* [Data for review]:
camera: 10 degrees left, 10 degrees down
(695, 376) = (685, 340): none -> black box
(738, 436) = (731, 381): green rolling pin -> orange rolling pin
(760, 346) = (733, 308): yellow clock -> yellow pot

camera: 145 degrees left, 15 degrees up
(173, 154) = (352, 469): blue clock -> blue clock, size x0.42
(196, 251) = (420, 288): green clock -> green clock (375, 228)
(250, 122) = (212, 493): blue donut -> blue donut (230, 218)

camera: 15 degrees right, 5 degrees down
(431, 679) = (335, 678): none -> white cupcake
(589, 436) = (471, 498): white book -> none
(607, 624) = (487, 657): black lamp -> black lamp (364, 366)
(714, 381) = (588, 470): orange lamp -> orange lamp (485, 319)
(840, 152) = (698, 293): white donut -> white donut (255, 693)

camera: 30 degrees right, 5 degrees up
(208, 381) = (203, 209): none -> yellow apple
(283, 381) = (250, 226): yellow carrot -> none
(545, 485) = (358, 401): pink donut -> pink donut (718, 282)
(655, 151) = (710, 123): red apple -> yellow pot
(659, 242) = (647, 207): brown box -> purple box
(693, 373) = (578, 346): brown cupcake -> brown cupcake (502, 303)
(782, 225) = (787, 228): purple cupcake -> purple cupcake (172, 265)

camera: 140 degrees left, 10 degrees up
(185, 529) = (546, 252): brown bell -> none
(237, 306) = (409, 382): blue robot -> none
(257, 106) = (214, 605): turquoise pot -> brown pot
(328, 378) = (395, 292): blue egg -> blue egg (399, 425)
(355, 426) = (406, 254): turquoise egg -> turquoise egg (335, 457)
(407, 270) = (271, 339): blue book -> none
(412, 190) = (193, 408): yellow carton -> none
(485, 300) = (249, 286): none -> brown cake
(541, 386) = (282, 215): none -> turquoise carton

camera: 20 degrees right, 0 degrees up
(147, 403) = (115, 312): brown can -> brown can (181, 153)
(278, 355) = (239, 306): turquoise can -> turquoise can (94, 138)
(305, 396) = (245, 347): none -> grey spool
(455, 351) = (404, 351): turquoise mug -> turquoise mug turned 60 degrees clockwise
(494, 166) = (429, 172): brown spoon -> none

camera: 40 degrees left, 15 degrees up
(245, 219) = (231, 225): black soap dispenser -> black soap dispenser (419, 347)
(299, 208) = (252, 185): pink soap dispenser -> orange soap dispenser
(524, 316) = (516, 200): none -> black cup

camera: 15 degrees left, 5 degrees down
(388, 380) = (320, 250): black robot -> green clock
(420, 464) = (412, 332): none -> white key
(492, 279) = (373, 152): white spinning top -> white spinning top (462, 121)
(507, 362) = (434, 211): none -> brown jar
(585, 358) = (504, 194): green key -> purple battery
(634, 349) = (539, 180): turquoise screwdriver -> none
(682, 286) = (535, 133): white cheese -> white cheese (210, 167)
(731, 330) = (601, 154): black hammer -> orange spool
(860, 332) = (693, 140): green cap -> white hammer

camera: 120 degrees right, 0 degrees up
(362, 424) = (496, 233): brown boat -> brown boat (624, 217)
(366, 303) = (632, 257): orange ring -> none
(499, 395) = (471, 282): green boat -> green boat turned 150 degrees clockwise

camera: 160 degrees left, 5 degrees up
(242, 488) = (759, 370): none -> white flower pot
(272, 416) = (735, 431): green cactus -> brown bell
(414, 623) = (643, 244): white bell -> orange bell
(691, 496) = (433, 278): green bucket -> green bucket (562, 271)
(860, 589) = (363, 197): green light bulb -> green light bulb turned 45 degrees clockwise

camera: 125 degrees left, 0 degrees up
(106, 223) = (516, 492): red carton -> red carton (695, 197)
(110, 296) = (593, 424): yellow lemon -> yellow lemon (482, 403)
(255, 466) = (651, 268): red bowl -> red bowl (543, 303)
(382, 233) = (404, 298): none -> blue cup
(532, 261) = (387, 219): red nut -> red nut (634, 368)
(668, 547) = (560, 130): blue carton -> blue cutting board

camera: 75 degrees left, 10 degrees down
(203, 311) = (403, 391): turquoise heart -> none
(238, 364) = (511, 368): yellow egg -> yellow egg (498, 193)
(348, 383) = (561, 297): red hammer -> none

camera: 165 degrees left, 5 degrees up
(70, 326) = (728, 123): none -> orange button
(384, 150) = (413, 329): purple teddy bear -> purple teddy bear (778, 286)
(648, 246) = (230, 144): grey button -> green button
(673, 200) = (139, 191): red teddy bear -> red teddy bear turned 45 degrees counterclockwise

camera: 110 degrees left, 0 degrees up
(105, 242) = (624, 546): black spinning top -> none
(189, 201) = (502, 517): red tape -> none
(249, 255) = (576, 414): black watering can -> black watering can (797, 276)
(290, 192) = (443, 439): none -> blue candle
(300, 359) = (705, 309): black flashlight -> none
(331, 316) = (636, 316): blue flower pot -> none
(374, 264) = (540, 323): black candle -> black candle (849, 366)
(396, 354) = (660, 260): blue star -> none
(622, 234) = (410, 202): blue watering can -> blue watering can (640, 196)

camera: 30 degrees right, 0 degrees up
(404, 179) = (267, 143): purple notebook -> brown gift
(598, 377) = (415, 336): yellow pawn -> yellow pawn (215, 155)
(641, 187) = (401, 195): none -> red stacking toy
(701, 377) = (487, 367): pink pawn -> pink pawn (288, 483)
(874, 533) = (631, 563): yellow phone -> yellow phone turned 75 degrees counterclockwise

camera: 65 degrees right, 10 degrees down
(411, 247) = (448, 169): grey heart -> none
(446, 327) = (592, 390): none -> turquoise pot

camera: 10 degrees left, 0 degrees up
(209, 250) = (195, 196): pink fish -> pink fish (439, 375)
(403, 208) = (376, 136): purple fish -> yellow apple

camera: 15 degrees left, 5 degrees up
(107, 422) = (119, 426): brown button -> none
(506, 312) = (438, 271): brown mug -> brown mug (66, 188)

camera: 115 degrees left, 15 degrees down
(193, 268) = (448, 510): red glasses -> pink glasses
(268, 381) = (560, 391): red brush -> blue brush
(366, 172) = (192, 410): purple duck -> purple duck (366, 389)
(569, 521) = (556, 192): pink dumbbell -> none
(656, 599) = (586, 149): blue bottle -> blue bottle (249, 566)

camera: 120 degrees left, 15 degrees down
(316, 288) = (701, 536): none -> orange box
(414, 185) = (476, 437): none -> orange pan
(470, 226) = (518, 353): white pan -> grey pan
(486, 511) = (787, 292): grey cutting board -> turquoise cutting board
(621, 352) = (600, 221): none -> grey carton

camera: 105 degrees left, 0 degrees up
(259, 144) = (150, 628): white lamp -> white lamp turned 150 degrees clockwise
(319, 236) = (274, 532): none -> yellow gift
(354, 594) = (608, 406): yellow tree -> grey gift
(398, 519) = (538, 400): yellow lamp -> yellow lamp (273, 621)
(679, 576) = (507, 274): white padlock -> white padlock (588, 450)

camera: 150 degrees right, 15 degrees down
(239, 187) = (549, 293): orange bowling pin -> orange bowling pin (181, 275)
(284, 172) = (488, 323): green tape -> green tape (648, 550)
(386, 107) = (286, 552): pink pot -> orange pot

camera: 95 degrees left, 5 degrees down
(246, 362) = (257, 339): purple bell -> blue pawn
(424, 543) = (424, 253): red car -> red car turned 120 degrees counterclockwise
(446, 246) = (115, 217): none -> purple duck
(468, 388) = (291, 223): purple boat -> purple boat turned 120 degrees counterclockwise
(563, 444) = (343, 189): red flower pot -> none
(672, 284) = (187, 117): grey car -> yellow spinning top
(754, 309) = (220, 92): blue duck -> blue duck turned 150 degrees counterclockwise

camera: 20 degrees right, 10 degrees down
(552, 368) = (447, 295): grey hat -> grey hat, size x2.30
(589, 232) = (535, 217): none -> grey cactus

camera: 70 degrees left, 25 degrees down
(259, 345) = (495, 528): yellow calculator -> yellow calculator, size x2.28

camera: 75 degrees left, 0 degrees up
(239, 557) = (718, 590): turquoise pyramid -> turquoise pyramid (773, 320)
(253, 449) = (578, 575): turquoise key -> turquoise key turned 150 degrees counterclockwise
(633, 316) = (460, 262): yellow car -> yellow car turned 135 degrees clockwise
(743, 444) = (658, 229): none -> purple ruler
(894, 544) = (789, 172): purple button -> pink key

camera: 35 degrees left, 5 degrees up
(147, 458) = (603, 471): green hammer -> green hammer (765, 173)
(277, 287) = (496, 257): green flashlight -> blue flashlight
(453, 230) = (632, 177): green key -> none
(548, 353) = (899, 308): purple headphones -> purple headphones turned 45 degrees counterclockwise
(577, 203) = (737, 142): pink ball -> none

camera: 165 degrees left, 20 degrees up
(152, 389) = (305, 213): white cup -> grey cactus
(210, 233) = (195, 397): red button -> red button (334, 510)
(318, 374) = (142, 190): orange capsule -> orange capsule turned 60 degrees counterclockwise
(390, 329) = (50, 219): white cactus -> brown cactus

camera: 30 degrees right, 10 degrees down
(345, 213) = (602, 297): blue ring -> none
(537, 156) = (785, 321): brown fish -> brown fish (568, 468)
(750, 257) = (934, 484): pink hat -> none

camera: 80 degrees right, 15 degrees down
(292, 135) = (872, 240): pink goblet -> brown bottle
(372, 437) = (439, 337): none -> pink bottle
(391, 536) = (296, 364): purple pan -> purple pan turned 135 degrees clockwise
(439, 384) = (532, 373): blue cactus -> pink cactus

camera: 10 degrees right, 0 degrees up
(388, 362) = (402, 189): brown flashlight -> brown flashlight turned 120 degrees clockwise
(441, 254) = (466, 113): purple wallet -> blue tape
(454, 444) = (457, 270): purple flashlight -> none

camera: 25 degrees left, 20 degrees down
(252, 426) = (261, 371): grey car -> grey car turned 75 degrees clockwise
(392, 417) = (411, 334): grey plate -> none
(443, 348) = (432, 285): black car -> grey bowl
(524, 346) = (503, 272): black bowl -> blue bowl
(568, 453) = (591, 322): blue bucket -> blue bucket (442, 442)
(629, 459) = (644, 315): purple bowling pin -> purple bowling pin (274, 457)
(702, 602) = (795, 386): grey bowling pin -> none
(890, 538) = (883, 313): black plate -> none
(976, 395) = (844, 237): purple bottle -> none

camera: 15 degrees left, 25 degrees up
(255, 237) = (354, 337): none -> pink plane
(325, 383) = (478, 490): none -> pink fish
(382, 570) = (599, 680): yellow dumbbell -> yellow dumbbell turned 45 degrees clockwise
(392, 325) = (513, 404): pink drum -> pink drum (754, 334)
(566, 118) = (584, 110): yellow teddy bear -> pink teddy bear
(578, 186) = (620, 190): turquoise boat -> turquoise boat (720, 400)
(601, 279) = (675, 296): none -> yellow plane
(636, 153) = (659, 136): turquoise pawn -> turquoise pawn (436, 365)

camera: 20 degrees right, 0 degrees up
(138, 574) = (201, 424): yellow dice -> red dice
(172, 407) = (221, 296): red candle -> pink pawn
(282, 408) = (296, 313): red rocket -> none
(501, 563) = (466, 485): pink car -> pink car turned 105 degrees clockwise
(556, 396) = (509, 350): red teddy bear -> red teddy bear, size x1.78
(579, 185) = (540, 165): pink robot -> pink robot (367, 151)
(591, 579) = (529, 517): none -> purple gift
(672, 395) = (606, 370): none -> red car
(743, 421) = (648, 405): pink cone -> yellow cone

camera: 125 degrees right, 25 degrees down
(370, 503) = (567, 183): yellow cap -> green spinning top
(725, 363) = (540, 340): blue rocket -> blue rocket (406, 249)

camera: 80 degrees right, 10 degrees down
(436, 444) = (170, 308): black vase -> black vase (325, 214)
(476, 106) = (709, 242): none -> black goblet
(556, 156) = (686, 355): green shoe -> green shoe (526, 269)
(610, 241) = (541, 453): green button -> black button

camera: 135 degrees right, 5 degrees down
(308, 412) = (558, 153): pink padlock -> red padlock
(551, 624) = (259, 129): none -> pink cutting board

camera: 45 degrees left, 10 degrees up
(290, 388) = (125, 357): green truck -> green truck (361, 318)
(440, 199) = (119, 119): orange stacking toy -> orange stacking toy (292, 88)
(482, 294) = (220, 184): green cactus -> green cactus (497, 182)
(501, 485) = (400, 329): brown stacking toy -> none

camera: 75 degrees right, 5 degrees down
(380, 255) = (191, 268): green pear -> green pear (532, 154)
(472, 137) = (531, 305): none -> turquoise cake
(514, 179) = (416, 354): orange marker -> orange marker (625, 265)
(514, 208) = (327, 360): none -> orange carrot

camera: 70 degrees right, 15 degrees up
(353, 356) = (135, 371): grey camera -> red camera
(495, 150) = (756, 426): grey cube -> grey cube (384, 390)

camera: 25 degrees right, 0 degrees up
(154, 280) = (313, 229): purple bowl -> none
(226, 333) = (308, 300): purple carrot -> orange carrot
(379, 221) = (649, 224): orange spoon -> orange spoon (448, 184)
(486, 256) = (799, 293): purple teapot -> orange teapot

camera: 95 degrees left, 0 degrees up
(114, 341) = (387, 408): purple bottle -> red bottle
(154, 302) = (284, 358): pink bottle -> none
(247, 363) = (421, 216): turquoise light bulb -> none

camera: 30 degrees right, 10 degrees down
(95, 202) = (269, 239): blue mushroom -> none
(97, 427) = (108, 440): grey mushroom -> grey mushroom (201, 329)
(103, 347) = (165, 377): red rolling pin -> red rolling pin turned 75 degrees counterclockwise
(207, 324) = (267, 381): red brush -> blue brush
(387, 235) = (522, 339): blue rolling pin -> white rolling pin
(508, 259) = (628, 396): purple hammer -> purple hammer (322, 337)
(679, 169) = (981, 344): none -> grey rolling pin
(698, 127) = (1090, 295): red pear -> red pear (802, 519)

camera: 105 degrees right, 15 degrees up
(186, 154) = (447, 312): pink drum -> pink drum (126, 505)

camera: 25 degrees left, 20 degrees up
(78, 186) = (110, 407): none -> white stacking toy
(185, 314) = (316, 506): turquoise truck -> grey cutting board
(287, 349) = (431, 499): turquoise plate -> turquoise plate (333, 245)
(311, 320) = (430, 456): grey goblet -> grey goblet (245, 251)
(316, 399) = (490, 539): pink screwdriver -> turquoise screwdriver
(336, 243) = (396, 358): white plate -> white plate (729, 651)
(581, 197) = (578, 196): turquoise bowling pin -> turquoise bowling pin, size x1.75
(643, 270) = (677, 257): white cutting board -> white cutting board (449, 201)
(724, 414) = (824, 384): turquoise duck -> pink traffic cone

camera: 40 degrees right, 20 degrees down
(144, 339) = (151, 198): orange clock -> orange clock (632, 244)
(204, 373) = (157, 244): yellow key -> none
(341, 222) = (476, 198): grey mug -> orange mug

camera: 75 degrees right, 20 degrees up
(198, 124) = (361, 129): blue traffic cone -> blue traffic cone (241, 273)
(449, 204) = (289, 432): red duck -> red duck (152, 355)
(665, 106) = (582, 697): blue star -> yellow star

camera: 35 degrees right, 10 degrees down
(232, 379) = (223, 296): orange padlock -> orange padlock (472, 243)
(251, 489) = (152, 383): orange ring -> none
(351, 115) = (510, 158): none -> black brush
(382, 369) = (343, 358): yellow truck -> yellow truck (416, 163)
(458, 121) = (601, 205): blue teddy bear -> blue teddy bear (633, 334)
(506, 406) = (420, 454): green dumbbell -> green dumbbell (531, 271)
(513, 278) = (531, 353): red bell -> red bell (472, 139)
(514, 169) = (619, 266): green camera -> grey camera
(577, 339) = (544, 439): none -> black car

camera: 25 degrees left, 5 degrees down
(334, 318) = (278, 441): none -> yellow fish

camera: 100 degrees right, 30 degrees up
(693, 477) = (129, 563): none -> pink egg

* [Work required]: Scan the preceding listing for lines that contain the word "rolling". Give only how many there are.

* [Answer area]: 4